Instructions to follow: Once you have located the line containing "U2 pin OUT: GND -> +12V" in the material below, return it exactly along with each line after it through the line containing "C9: 4700uF (plus".

Supplied data:

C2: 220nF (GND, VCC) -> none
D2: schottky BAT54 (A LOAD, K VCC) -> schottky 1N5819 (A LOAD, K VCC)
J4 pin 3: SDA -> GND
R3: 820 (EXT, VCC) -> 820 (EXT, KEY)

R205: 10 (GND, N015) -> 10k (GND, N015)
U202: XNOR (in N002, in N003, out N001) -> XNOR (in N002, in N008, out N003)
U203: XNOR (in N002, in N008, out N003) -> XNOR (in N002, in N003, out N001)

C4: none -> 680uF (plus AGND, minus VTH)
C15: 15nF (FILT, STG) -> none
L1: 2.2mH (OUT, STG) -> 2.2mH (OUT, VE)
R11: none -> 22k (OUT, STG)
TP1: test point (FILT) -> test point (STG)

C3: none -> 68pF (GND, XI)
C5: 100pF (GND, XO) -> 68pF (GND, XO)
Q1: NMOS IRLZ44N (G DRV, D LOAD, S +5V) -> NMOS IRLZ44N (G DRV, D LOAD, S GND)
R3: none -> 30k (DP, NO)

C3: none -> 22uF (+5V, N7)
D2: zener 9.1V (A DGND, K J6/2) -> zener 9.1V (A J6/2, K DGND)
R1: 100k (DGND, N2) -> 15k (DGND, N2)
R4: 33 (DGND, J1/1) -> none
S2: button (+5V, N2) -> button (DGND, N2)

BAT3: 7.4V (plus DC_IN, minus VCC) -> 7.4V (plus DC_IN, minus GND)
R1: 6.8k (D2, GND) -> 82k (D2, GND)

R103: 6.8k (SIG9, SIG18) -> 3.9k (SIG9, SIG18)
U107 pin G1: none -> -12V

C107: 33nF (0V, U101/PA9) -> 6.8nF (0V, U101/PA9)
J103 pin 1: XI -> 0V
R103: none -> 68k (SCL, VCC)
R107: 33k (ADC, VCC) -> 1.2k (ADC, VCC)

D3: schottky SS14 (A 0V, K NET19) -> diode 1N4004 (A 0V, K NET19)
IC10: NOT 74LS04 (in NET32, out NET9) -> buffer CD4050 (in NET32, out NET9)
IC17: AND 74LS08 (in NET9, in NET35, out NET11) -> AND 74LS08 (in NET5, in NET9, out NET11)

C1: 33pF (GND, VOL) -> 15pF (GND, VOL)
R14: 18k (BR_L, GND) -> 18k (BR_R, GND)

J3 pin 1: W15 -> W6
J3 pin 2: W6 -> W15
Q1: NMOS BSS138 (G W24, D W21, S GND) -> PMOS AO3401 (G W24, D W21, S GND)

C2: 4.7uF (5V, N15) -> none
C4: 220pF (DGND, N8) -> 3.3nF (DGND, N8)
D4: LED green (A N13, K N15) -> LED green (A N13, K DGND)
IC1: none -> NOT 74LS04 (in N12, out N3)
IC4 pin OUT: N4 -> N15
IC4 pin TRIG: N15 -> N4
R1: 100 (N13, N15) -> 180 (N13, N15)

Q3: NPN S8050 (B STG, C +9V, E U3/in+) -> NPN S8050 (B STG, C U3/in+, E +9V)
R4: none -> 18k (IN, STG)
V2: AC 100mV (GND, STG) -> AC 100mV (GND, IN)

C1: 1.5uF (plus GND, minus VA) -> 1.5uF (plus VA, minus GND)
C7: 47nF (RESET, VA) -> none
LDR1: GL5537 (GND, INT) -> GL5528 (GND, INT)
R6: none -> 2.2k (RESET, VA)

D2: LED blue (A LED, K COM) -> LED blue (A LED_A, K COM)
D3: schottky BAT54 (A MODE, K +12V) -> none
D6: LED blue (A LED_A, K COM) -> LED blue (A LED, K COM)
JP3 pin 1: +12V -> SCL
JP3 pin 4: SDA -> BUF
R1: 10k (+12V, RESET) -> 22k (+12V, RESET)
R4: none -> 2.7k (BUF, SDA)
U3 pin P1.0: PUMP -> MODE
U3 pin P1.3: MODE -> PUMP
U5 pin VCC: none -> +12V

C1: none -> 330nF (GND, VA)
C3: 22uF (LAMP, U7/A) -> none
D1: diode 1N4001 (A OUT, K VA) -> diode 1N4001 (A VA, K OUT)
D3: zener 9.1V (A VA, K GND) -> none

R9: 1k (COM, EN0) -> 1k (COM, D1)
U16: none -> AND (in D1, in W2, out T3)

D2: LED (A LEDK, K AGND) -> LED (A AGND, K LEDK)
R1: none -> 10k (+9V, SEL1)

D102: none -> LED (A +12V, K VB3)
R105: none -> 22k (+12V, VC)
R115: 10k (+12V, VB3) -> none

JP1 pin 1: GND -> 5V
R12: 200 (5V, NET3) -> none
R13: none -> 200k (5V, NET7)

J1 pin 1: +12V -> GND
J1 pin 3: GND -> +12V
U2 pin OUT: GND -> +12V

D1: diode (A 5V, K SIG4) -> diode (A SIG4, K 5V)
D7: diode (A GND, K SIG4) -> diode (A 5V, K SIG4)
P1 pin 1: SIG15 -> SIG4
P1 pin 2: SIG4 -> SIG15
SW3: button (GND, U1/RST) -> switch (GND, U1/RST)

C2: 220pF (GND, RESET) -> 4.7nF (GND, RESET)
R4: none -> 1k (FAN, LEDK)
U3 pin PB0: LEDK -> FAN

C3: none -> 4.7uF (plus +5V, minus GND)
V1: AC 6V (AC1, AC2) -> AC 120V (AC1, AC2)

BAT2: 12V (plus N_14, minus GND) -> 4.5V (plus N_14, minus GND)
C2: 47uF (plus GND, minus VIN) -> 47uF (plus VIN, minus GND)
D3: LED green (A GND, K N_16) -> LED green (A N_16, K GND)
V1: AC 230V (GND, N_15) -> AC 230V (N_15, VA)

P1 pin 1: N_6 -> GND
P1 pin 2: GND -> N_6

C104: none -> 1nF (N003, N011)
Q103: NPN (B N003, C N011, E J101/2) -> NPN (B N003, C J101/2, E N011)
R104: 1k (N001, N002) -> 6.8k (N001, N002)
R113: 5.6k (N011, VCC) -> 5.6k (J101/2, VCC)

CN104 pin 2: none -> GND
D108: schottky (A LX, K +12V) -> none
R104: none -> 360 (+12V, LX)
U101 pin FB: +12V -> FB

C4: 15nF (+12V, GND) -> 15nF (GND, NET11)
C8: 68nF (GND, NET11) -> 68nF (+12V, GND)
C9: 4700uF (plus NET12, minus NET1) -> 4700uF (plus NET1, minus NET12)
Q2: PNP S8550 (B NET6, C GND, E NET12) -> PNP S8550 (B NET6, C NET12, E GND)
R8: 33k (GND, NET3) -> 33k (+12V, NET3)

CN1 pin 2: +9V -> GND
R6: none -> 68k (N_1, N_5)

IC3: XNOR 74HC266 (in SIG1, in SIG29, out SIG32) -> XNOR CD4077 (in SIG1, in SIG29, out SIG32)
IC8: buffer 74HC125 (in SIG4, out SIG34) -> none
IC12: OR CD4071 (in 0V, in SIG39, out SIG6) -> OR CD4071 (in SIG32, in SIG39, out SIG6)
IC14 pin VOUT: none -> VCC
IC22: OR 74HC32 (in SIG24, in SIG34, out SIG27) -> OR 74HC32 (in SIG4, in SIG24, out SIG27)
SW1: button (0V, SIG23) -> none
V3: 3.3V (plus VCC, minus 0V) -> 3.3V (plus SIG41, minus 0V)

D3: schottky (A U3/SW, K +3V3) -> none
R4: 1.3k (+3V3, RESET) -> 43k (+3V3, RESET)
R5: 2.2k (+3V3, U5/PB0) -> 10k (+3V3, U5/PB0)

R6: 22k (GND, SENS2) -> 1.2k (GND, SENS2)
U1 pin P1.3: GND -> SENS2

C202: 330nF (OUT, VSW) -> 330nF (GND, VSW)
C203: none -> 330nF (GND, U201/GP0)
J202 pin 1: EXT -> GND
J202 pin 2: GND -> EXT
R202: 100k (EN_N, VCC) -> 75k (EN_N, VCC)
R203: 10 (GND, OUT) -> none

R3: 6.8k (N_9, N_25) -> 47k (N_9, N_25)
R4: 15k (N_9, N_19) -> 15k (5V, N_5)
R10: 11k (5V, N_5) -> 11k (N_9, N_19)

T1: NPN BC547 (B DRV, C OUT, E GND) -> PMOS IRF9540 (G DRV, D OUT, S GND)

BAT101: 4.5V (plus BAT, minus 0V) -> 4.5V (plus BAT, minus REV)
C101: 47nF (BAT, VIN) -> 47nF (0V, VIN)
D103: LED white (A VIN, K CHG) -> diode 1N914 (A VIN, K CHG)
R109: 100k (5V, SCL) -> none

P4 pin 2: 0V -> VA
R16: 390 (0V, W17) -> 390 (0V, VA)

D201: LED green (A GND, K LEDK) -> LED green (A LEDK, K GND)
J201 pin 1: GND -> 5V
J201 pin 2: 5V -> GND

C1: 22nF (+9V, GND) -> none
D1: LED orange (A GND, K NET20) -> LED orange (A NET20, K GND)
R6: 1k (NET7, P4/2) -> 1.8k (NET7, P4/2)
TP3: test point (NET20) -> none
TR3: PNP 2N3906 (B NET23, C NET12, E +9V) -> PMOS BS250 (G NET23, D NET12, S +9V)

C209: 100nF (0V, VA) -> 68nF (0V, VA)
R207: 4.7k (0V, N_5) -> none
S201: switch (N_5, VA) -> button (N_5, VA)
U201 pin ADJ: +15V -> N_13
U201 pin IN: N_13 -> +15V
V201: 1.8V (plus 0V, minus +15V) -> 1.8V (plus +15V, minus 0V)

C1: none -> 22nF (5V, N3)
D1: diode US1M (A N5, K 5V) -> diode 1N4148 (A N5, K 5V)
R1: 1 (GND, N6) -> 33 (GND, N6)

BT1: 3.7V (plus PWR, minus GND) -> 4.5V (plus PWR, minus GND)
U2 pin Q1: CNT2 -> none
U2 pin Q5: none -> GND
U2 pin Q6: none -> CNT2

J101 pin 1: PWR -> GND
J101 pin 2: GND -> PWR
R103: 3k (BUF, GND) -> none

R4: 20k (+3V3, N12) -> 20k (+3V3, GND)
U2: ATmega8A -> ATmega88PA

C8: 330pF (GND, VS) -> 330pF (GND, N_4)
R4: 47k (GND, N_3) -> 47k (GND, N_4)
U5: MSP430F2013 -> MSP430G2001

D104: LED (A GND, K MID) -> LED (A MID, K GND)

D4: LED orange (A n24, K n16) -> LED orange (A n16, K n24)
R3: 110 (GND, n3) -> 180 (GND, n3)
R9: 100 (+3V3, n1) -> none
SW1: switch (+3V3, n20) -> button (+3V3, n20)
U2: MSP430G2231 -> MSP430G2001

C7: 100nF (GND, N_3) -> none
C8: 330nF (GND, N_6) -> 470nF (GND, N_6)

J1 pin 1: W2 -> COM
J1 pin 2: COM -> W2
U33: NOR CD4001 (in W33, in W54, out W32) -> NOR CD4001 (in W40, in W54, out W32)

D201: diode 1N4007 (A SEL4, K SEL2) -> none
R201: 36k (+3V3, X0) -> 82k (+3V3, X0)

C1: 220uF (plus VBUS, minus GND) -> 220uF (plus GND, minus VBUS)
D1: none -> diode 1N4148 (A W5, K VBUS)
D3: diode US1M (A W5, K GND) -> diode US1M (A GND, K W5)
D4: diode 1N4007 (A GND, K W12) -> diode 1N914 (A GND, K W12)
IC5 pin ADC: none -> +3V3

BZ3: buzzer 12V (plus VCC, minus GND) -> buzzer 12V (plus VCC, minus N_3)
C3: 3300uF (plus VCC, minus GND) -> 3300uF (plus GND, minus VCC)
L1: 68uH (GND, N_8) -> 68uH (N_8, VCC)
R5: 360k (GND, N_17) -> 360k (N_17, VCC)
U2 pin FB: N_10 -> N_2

Problem solution:
U2 pin OUT: GND -> +12V

D1: diode (A 5V, K SIG4) -> diode (A SIG4, K 5V)
D7: diode (A GND, K SIG4) -> diode (A 5V, K SIG4)
P1 pin 1: SIG15 -> SIG4
P1 pin 2: SIG4 -> SIG15
SW3: button (GND, U1/RST) -> switch (GND, U1/RST)

C2: 220pF (GND, RESET) -> 4.7nF (GND, RESET)
R4: none -> 1k (FAN, LEDK)
U3 pin PB0: LEDK -> FAN

C3: none -> 4.7uF (plus +5V, minus GND)
V1: AC 6V (AC1, AC2) -> AC 120V (AC1, AC2)

BAT2: 12V (plus N_14, minus GND) -> 4.5V (plus N_14, minus GND)
C2: 47uF (plus GND, minus VIN) -> 47uF (plus VIN, minus GND)
D3: LED green (A GND, K N_16) -> LED green (A N_16, K GND)
V1: AC 230V (GND, N_15) -> AC 230V (N_15, VA)

P1 pin 1: N_6 -> GND
P1 pin 2: GND -> N_6

C104: none -> 1nF (N003, N011)
Q103: NPN (B N003, C N011, E J101/2) -> NPN (B N003, C J101/2, E N011)
R104: 1k (N001, N002) -> 6.8k (N001, N002)
R113: 5.6k (N011, VCC) -> 5.6k (J101/2, VCC)

CN104 pin 2: none -> GND
D108: schottky (A LX, K +12V) -> none
R104: none -> 360 (+12V, LX)
U101 pin FB: +12V -> FB

C4: 15nF (+12V, GND) -> 15nF (GND, NET11)
C8: 68nF (GND, NET11) -> 68nF (+12V, GND)
C9: 4700uF (plus NET12, minus NET1) -> 4700uF (plus NET1, minus NET12)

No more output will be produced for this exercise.